# Exercise prompt:
What are the lines, word for word, from the line with "R106: 1M (BR_L2, BR_R2)" up to and including the line with "BAT3: 1.5V (plus" in the records below? Omit the pictures.

# Information supplied:

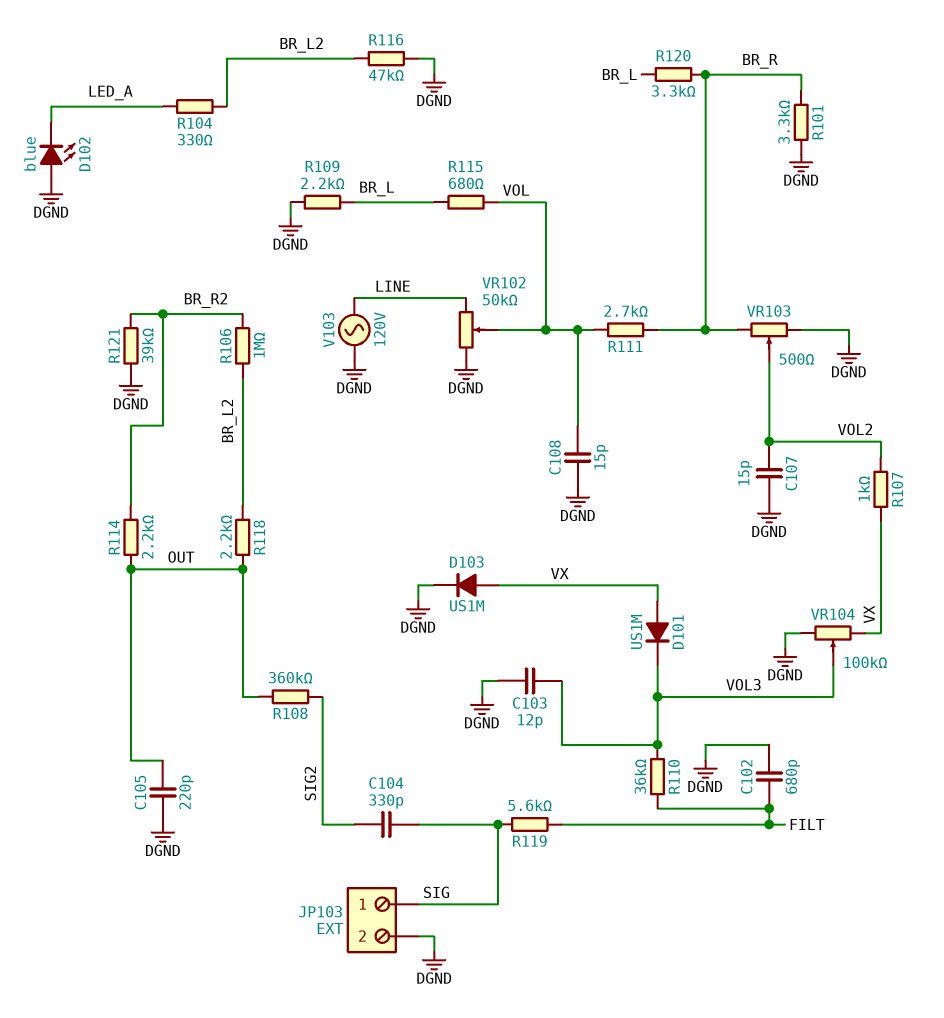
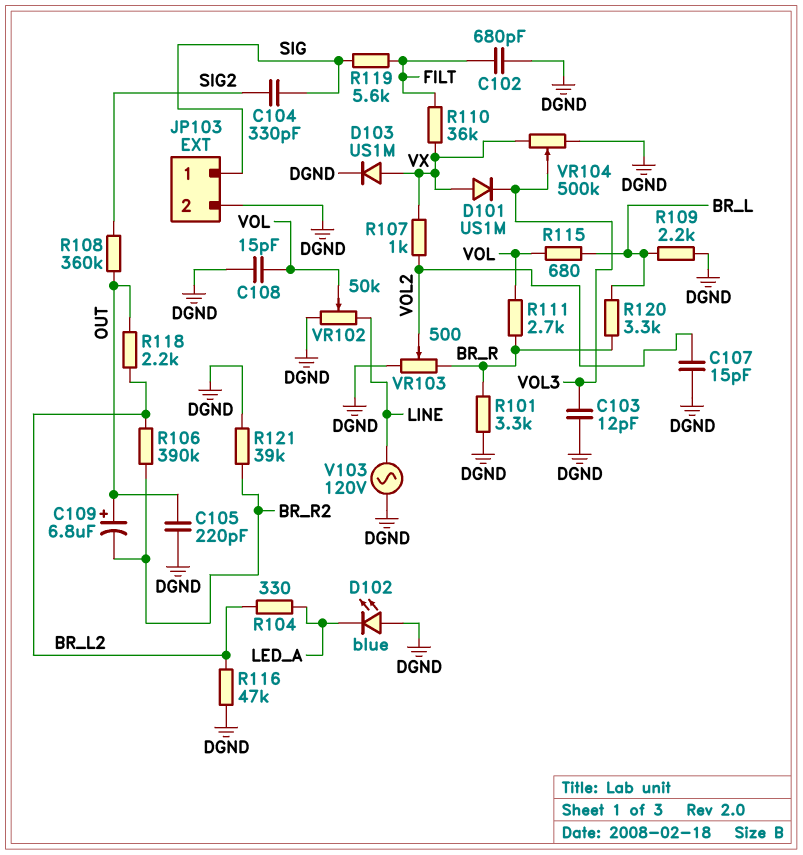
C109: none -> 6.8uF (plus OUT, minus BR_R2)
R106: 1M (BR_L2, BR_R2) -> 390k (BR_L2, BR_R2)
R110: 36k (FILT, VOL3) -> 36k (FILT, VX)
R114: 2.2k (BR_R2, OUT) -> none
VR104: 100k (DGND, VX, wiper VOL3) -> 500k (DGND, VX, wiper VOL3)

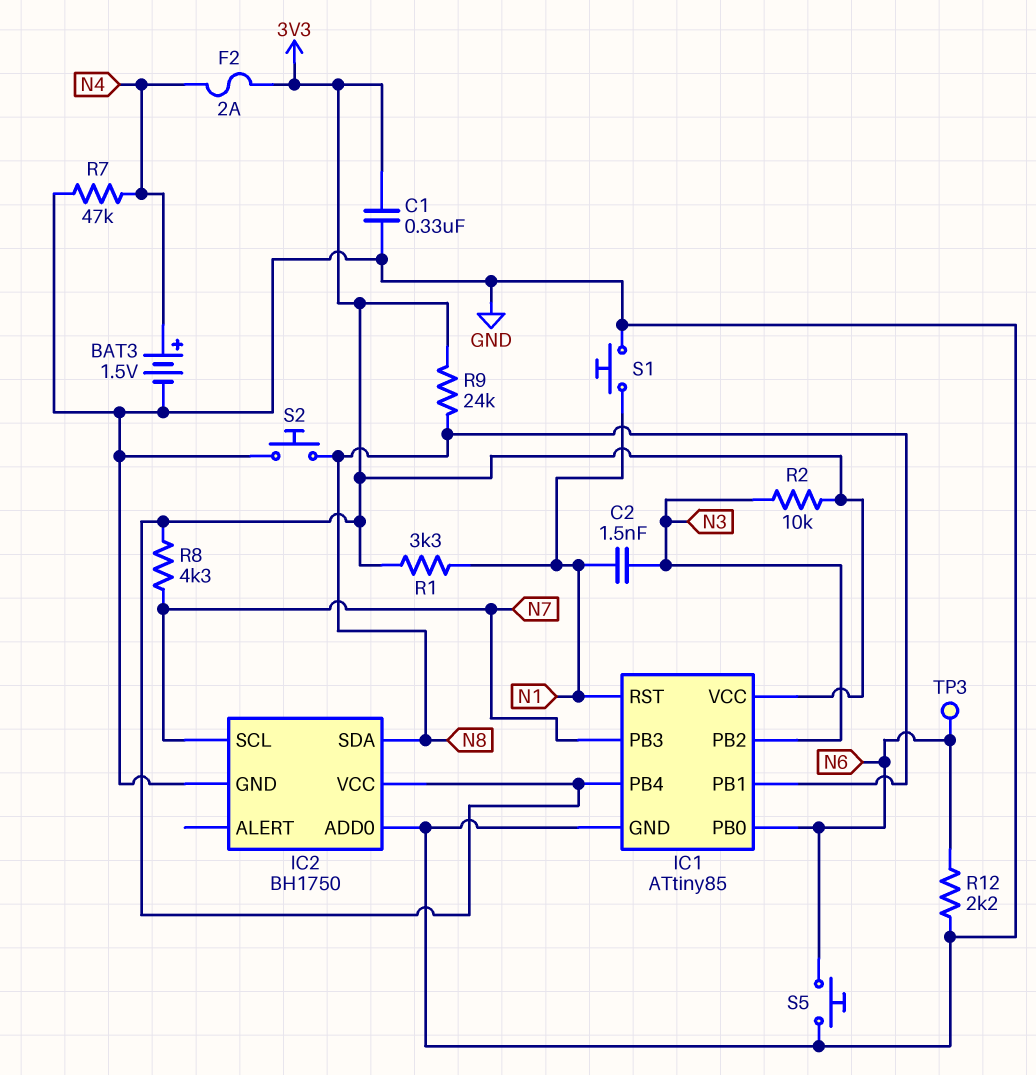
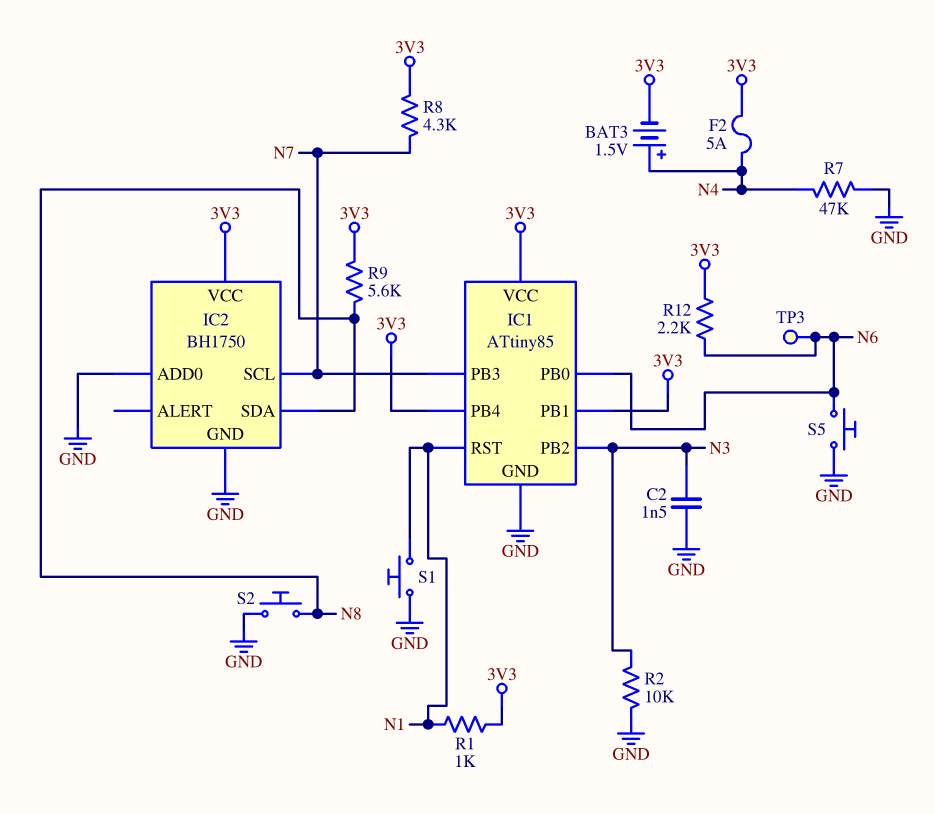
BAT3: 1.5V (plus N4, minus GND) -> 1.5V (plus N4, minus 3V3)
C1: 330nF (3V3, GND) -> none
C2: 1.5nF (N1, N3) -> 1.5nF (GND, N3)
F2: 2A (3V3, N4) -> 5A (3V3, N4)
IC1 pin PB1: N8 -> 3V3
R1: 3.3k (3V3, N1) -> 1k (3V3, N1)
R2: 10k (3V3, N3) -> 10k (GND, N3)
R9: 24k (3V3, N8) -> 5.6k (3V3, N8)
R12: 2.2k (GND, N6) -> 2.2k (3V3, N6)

# Answer section:
R106: 1M (BR_L2, BR_R2) -> 390k (BR_L2, BR_R2)
R110: 36k (FILT, VOL3) -> 36k (FILT, VX)
R114: 2.2k (BR_R2, OUT) -> none
VR104: 100k (DGND, VX, wiper VOL3) -> 500k (DGND, VX, wiper VOL3)

BAT3: 1.5V (plus N4, minus GND) -> 1.5V (plus N4, minus 3V3)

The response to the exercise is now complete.